■ Dataset excerpt:
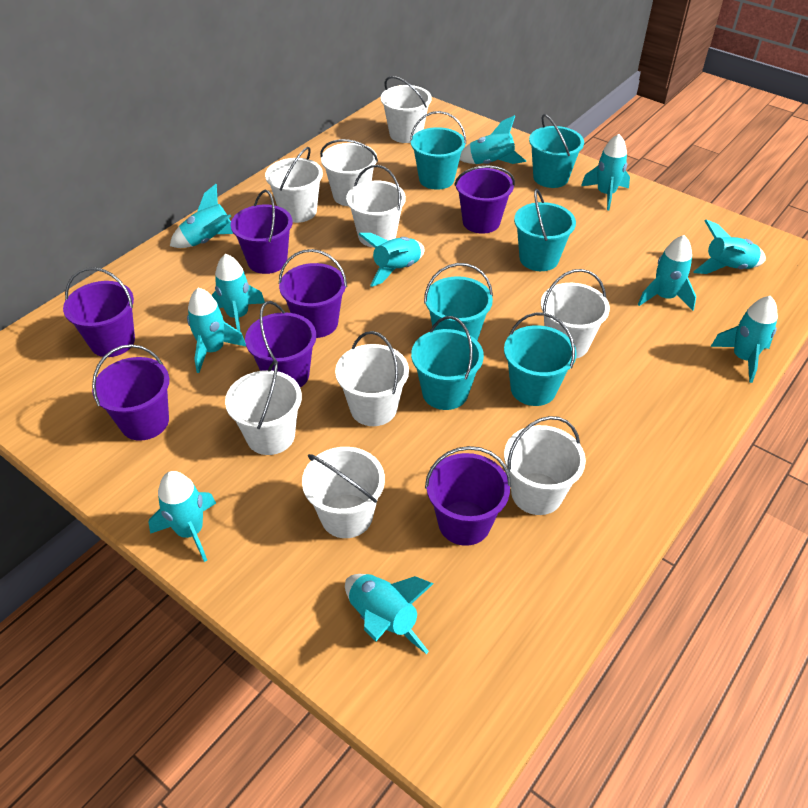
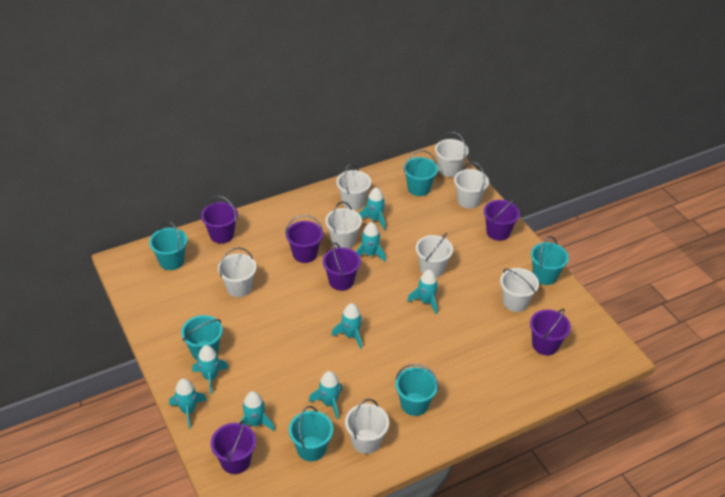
purple bucket: 7 -> 6
turquoise rocket: 11 -> 8
white bucket: 9 -> 8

■ Required action:
When you write out the material above, keep every line exact and drop each picture.

■ Reply:
purple bucket: 7 -> 6
turquoise rocket: 11 -> 8
white bucket: 9 -> 8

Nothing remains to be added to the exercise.